→ EXERCISE INSTRUCTIONS
Return all lines of the records that contain the word "grey".

→ EXCERPTED RECORDS
----------------

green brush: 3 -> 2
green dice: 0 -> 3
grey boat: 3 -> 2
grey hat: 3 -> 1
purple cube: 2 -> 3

----------------

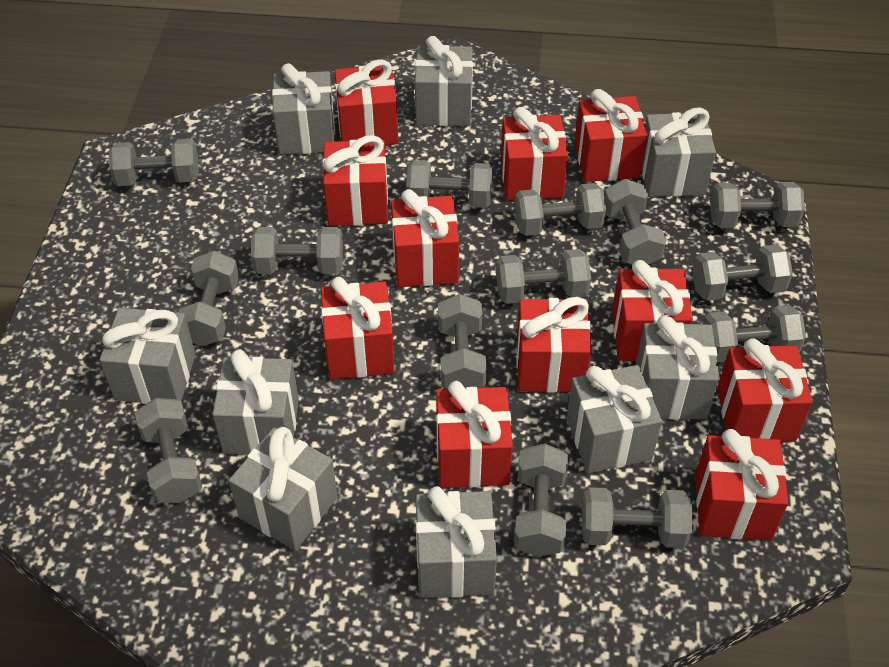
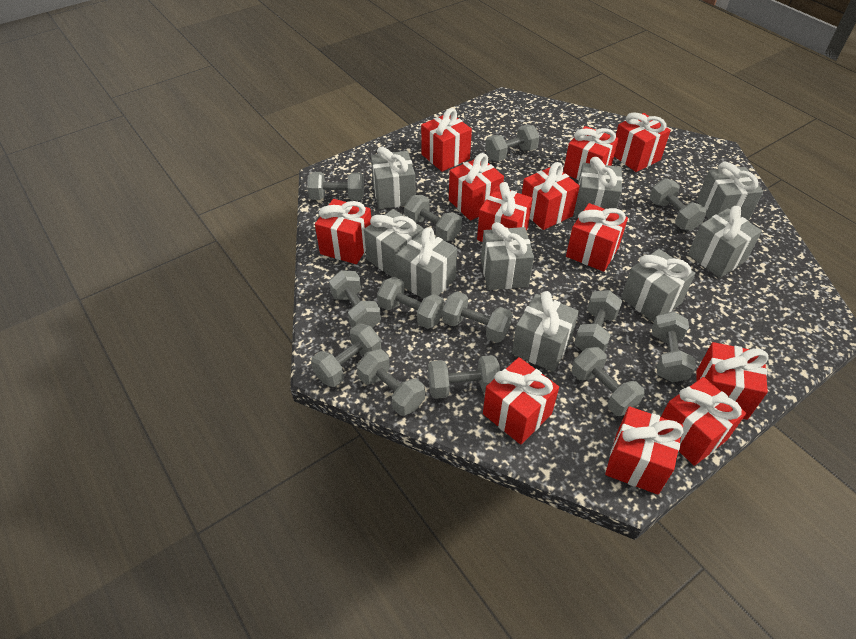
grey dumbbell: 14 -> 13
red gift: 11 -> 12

----------------

→ EXERCISE SOLUTION
grey boat: 3 -> 2
grey hat: 3 -> 1
grey dumbbell: 14 -> 13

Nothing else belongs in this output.